• Source material:
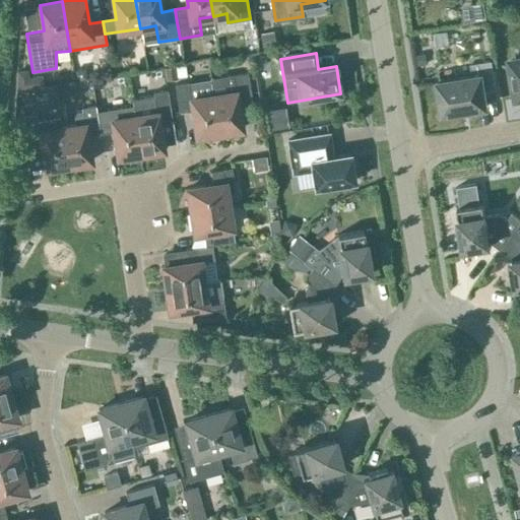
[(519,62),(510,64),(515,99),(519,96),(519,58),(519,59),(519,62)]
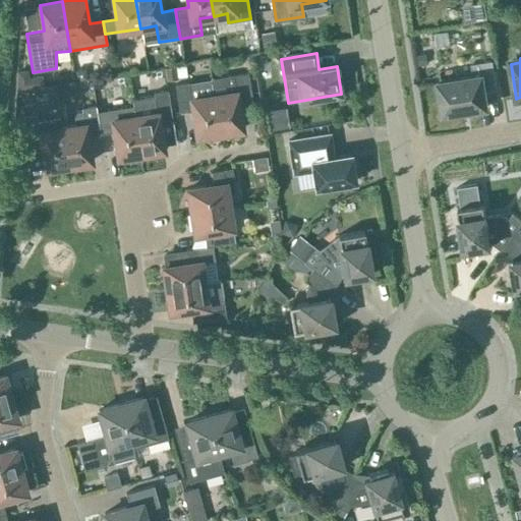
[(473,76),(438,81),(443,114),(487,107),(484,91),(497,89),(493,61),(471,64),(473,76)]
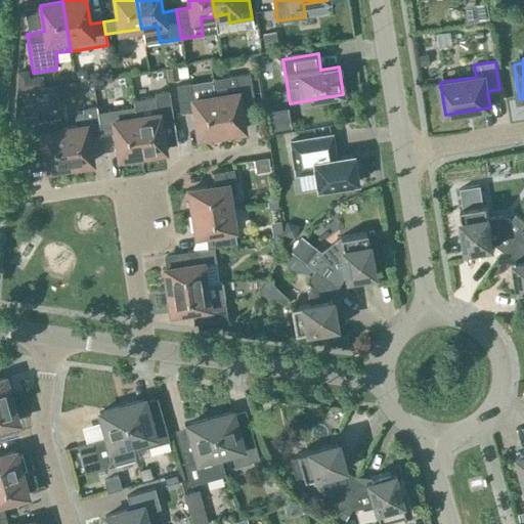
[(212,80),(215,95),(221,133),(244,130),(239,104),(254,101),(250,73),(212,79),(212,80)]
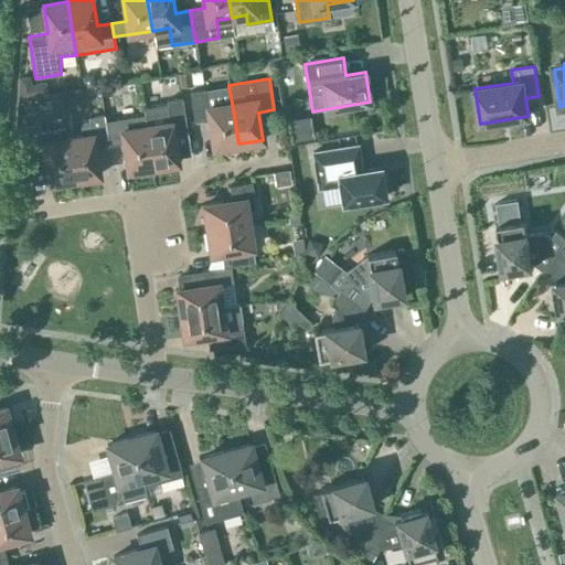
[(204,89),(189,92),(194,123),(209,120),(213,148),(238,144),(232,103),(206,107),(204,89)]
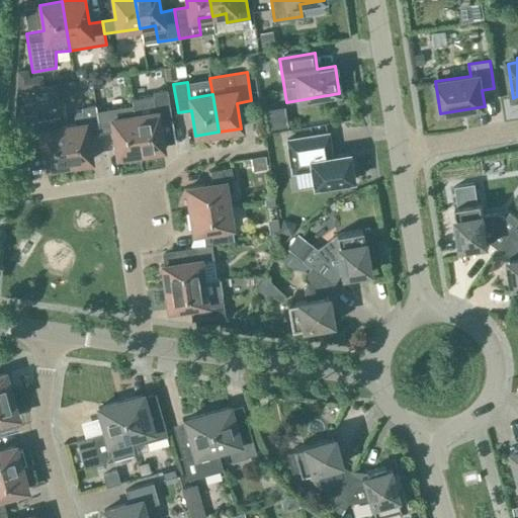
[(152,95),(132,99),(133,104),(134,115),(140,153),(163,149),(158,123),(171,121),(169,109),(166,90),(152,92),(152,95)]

• Assignment:
What you give back must match the material word for word, with no images included.

• Solution below:
[(519,62),(510,64),(515,99),(519,96),(519,58),(519,59),(519,62)]
[(473,76),(438,81),(443,114),(487,107),(484,91),(497,89),(493,61),(471,64),(473,76)]
[(212,80),(215,95),(221,133),(244,130),(239,104),(254,101),(250,73),(212,79),(212,80)]
[(204,89),(189,92),(194,123),(209,120),(213,148),(238,144),(232,103),(206,107),(204,89)]
[(152,95),(132,99),(133,104),(134,115),(140,153),(163,149),(158,123),(171,121),(169,109),(166,90),(152,92),(152,95)]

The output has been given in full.